** Start of Exercise data **

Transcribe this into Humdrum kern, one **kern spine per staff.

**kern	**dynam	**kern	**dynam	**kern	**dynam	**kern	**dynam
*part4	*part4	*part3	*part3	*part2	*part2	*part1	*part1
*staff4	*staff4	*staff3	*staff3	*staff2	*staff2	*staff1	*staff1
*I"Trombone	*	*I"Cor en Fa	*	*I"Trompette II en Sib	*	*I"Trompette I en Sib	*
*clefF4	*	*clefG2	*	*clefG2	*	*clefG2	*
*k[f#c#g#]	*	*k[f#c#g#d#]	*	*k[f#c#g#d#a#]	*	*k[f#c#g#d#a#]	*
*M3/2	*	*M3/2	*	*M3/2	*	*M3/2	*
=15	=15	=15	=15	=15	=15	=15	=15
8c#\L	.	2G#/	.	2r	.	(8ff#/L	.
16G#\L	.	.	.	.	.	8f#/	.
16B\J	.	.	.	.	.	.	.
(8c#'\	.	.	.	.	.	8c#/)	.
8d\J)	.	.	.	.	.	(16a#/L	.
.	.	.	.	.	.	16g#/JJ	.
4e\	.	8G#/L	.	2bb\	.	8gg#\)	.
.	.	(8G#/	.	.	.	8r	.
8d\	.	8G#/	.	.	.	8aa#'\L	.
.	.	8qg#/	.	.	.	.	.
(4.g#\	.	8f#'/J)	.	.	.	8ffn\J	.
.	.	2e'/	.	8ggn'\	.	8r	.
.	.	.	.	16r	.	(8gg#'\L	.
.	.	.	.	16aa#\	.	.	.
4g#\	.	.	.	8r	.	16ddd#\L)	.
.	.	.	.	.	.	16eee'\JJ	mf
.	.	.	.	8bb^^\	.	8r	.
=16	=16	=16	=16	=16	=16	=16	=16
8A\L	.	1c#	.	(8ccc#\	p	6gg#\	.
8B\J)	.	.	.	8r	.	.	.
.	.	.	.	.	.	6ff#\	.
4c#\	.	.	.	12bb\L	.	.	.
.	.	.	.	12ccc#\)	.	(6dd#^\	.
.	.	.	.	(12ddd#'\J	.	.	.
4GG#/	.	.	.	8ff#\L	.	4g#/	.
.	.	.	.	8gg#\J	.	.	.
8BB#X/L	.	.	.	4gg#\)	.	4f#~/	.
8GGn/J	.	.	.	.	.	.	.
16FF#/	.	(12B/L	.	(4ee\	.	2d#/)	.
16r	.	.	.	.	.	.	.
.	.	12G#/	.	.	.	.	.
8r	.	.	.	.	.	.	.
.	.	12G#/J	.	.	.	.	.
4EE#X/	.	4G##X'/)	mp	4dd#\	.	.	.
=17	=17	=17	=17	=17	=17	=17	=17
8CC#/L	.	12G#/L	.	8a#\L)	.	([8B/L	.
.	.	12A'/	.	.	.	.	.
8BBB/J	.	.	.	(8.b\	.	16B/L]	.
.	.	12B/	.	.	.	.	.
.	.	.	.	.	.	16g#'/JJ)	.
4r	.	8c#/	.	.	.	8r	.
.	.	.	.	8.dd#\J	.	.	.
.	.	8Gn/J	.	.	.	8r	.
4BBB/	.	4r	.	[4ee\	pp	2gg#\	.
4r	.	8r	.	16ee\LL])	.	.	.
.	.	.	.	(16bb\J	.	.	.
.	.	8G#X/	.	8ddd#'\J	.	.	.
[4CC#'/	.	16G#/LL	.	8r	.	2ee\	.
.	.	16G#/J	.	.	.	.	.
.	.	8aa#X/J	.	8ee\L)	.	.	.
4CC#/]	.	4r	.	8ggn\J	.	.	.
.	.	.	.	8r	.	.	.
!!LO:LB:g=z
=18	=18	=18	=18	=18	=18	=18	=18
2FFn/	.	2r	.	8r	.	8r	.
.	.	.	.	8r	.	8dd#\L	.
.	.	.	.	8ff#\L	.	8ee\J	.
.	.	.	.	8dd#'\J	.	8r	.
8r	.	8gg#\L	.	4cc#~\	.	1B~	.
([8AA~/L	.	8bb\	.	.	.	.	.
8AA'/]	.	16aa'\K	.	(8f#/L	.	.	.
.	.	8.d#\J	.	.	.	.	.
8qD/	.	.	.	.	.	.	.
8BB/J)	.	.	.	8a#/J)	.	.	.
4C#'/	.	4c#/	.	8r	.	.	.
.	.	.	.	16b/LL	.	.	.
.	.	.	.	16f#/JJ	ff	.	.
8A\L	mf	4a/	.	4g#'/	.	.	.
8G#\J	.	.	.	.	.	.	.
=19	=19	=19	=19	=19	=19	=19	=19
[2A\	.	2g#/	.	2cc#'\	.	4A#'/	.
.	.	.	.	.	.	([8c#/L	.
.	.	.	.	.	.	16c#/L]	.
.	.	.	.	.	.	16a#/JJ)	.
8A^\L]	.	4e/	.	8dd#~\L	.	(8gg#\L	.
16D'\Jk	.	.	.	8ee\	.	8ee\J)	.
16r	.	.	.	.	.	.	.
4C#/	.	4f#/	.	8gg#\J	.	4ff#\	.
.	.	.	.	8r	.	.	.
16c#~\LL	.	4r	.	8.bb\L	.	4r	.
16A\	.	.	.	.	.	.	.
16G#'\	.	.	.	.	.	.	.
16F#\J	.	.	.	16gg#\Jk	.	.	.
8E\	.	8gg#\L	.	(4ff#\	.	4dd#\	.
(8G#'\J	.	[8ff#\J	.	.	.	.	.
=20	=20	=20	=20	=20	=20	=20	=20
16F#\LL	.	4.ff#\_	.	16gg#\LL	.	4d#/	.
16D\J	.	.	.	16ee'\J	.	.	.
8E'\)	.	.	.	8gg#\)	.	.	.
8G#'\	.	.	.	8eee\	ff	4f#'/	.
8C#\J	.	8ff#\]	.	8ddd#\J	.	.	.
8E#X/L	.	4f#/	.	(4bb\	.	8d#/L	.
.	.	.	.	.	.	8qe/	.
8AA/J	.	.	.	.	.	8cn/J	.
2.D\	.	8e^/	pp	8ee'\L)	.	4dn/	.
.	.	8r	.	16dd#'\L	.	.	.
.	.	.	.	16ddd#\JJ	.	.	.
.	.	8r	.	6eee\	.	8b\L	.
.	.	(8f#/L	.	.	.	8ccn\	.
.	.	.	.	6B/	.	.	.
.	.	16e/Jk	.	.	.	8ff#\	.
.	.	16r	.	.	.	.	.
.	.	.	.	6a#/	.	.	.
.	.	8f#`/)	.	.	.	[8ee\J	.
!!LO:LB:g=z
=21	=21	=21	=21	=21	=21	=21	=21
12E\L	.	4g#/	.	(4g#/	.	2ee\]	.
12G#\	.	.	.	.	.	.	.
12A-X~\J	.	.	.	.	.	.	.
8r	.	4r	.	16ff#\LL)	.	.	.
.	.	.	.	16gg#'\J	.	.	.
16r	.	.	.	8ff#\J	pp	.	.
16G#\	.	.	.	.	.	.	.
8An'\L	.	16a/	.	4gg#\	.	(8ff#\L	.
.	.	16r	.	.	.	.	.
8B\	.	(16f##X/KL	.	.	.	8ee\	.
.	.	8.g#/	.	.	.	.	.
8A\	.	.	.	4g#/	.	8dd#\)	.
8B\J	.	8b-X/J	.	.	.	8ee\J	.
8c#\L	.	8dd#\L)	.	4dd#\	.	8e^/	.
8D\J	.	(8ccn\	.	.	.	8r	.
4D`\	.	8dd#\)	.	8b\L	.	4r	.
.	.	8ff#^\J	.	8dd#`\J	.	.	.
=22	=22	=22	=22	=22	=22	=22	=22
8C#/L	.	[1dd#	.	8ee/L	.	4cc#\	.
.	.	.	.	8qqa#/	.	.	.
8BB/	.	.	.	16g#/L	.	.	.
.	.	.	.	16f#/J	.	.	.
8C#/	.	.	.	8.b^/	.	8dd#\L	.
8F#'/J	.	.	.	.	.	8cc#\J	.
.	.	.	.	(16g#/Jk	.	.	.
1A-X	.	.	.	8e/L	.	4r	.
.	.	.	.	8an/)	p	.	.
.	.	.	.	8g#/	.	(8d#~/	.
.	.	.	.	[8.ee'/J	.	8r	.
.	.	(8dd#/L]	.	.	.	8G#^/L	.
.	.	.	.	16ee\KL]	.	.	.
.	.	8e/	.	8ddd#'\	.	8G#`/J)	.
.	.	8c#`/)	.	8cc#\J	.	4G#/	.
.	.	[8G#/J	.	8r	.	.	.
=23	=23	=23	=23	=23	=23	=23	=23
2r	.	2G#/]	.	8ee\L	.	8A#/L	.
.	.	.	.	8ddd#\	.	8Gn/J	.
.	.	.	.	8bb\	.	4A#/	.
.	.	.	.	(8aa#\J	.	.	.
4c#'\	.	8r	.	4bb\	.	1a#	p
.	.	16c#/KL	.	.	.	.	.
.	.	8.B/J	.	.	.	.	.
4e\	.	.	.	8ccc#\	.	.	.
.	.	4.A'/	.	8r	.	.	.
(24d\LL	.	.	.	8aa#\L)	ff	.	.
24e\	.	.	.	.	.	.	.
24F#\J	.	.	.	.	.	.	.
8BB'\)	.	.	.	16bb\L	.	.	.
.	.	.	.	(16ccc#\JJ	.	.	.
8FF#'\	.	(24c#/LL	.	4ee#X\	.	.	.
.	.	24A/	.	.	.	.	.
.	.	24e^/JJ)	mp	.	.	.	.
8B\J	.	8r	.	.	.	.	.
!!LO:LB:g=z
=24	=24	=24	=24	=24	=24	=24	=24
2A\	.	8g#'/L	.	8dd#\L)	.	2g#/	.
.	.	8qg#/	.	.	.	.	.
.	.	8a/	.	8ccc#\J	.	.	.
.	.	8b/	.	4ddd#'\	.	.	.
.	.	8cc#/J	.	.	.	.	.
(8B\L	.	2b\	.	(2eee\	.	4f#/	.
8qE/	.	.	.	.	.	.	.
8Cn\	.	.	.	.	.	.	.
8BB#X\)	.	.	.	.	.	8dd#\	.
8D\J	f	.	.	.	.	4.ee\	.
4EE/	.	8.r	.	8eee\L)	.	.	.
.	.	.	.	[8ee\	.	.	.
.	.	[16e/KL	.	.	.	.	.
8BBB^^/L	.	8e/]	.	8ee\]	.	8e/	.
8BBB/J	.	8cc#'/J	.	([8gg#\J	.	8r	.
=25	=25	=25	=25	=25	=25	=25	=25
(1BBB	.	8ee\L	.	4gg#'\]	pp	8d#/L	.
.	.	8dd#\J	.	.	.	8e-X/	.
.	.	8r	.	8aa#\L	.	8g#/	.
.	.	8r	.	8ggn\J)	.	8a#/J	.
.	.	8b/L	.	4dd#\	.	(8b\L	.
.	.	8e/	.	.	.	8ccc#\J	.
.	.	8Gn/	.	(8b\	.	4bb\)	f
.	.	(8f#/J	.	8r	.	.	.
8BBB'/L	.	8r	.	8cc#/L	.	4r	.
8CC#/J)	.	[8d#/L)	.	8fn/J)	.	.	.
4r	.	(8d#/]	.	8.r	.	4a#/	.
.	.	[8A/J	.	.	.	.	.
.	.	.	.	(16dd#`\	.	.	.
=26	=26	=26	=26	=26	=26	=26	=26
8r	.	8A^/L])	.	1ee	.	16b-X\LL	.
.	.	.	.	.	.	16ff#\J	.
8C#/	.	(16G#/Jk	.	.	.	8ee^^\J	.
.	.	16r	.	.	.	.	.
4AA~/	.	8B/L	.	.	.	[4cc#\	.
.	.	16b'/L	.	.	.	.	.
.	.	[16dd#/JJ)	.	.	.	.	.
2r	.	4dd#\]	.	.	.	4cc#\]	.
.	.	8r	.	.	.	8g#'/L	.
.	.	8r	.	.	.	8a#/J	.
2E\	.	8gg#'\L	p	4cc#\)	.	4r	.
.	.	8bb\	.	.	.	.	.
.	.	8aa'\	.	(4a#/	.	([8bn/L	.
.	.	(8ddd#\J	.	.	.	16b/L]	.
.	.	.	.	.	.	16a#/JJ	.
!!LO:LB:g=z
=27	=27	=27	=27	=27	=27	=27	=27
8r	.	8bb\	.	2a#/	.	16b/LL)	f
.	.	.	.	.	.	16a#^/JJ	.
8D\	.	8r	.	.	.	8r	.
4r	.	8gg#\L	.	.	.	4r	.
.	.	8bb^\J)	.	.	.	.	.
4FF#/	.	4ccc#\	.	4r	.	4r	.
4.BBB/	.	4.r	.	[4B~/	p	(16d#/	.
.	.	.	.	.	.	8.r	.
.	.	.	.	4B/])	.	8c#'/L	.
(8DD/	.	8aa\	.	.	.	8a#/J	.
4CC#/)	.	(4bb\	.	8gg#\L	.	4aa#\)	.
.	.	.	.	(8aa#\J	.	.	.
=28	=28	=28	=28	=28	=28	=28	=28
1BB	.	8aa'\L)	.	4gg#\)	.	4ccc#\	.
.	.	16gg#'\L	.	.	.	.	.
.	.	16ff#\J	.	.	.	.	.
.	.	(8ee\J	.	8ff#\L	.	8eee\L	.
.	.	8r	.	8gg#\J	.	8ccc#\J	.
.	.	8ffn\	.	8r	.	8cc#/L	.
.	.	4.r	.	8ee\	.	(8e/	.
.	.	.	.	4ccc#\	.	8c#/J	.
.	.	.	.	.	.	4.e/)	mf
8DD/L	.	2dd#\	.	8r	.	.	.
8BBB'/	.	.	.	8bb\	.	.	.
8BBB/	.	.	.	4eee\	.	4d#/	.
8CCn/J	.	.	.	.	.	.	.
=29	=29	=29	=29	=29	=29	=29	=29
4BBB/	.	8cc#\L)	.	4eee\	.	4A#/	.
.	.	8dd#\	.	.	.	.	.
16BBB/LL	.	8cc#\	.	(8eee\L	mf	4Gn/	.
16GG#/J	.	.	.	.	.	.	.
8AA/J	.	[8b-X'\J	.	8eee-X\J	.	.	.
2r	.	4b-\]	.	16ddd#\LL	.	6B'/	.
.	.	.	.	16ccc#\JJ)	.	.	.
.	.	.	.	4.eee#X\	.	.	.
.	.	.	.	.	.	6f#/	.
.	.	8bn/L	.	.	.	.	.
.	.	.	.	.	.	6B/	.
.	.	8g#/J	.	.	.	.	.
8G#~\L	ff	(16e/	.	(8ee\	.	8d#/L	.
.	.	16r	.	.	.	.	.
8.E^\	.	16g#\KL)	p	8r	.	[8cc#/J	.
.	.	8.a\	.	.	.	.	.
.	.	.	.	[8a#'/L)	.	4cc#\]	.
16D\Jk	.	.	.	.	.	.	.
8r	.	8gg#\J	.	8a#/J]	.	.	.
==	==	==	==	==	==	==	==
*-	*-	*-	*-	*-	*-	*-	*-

** End of Exercise data **

How many lines of the listing above contain the string "kern"? Reply with the number alone.

■ Answer in full ■
2